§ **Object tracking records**
########################################
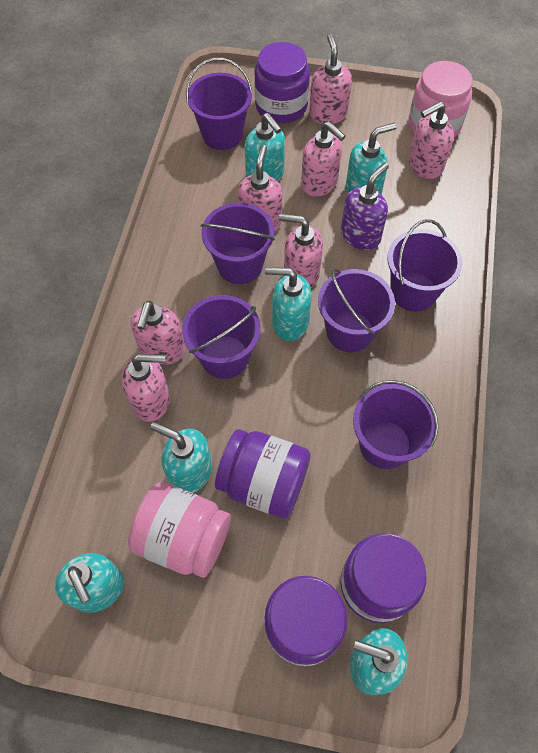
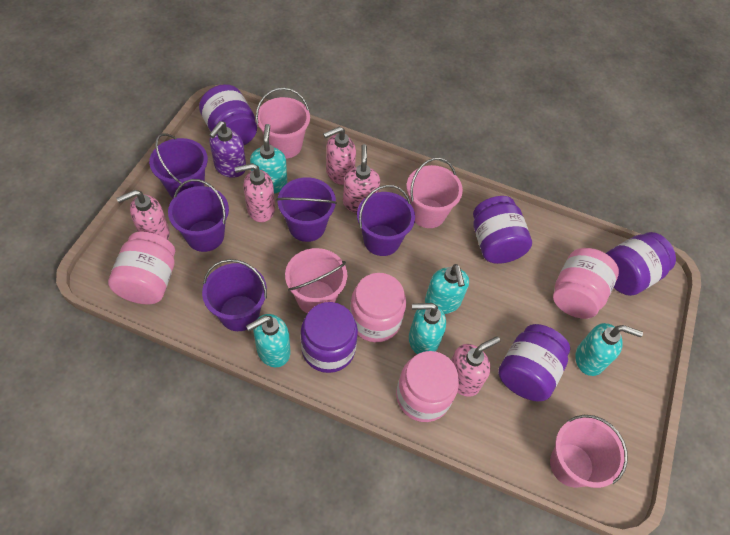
pink bucket: 0 -> 4
pink jar: 2 -> 4
pink soap dispenser: 7 -> 5
purple bucket: 6 -> 5
purple jar: 4 -> 5
turquoise soap dispenser: 6 -> 5

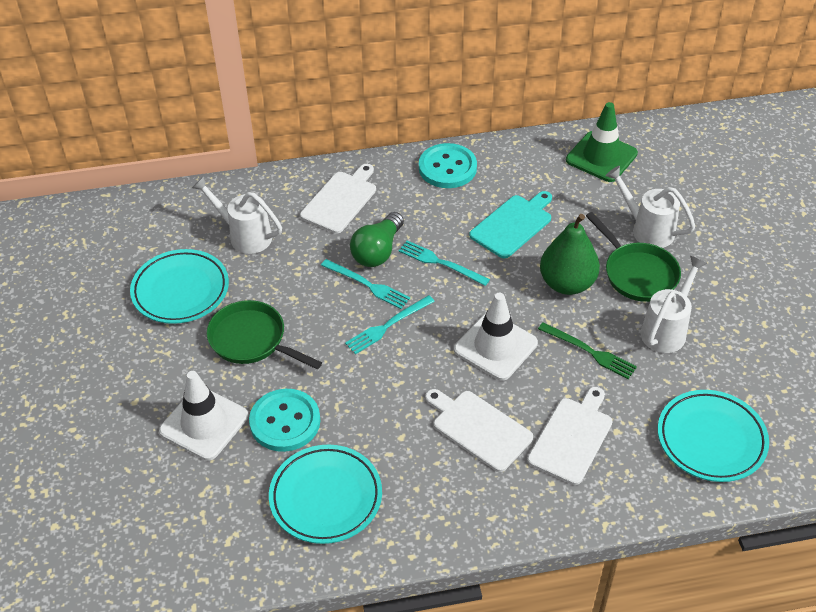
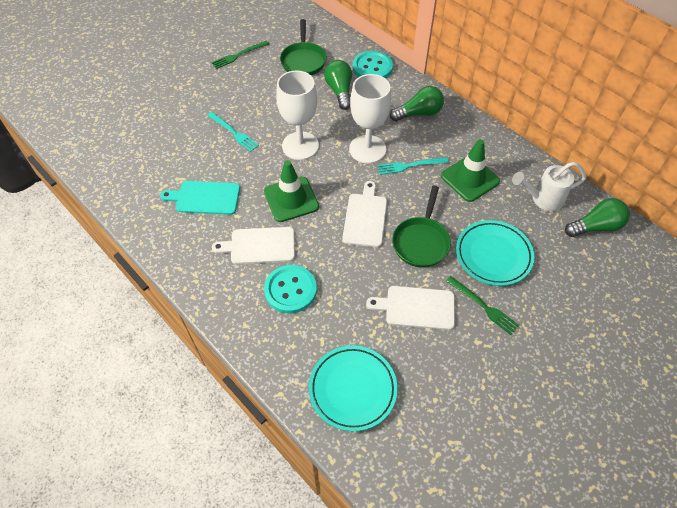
green fork: 1 -> 2
green light bulb: 1 -> 3
green pear: 1 -> 0
green traffic cone: 1 -> 2
turquoise fork: 3 -> 2
turquoise plate: 3 -> 2
white goblet: 0 -> 2
white traffic cone: 2 -> 0
white watering can: 3 -> 1

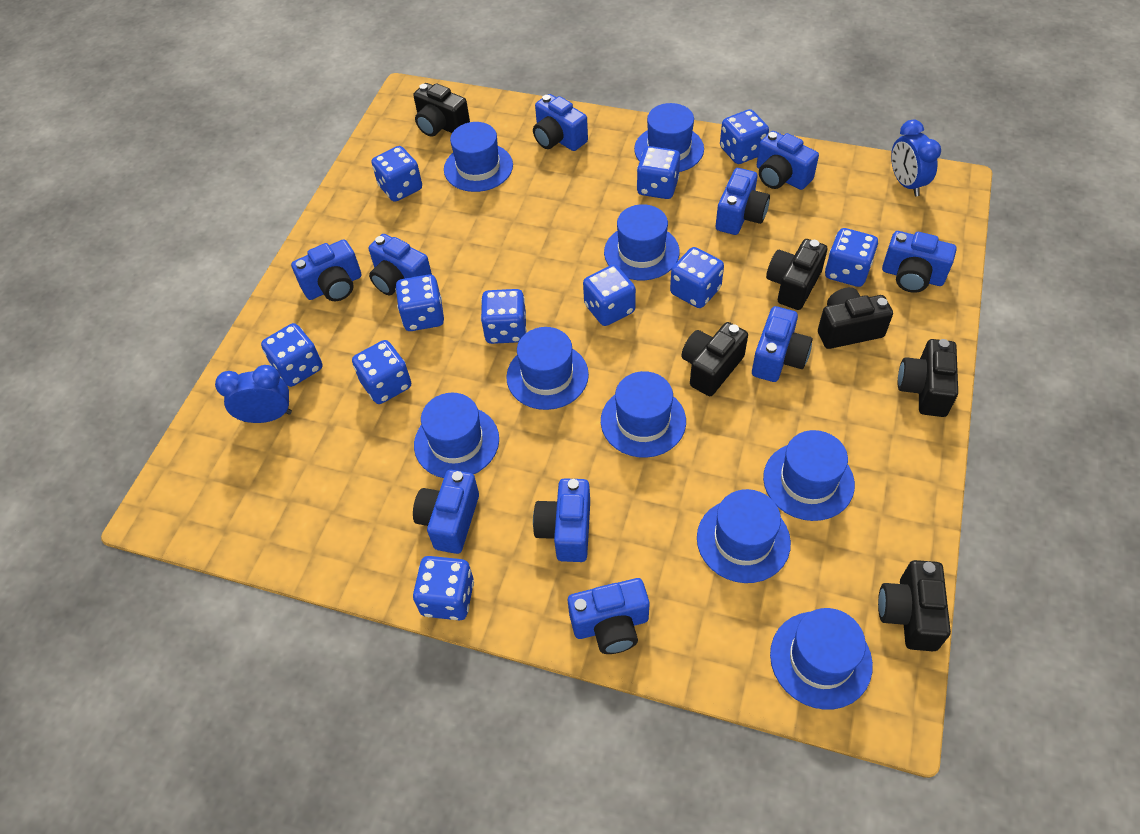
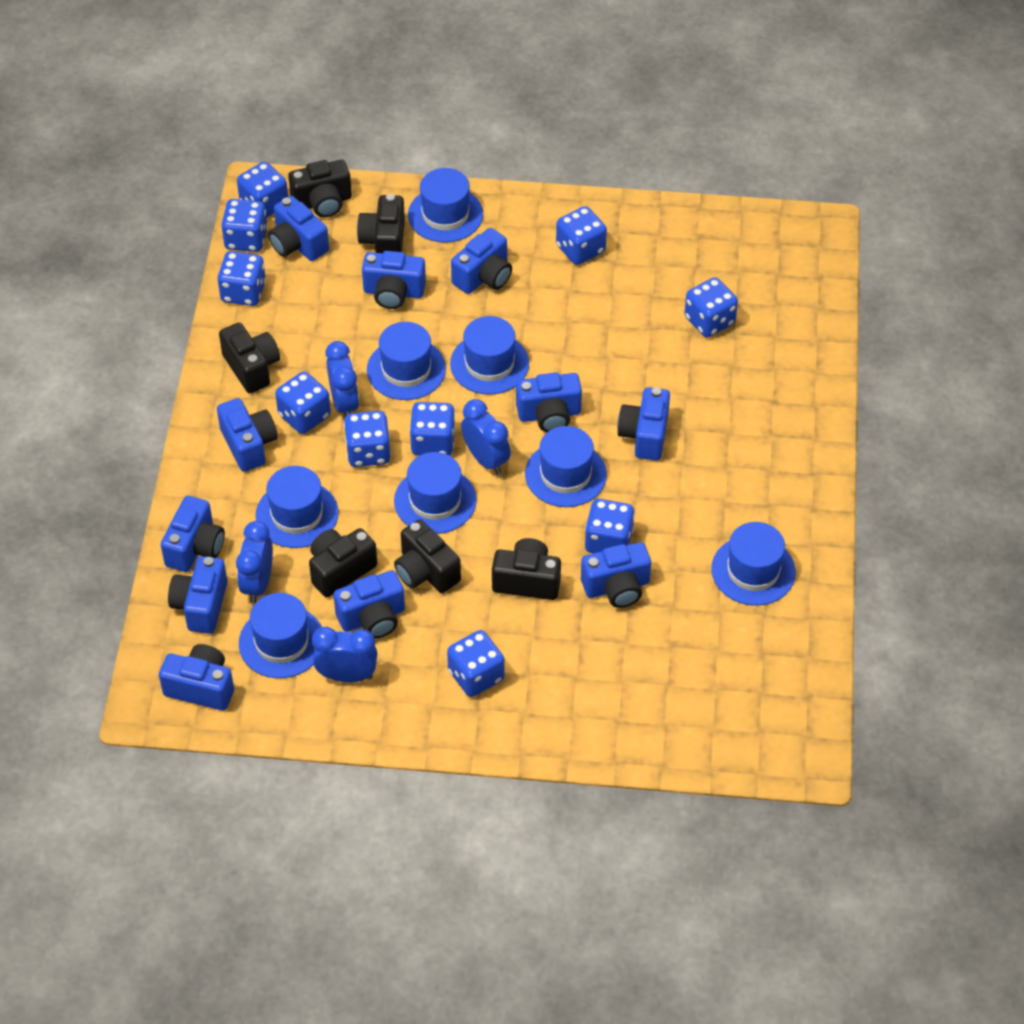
blue camera: 10 -> 11
blue clock: 2 -> 4
blue dice: 11 -> 10
blue hat: 9 -> 8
########################################
§ **What is expected**
Set down the data above exactly as written. Omit the pictures.

§ **Finished task**
pink bucket: 0 -> 4
pink jar: 2 -> 4
pink soap dispenser: 7 -> 5
purple bucket: 6 -> 5
purple jar: 4 -> 5
turquoise soap dispenser: 6 -> 5

green fork: 1 -> 2
green light bulb: 1 -> 3
green pear: 1 -> 0
green traffic cone: 1 -> 2
turquoise fork: 3 -> 2
turquoise plate: 3 -> 2
white goblet: 0 -> 2
white traffic cone: 2 -> 0
white watering can: 3 -> 1

blue camera: 10 -> 11
blue clock: 2 -> 4
blue dice: 11 -> 10
blue hat: 9 -> 8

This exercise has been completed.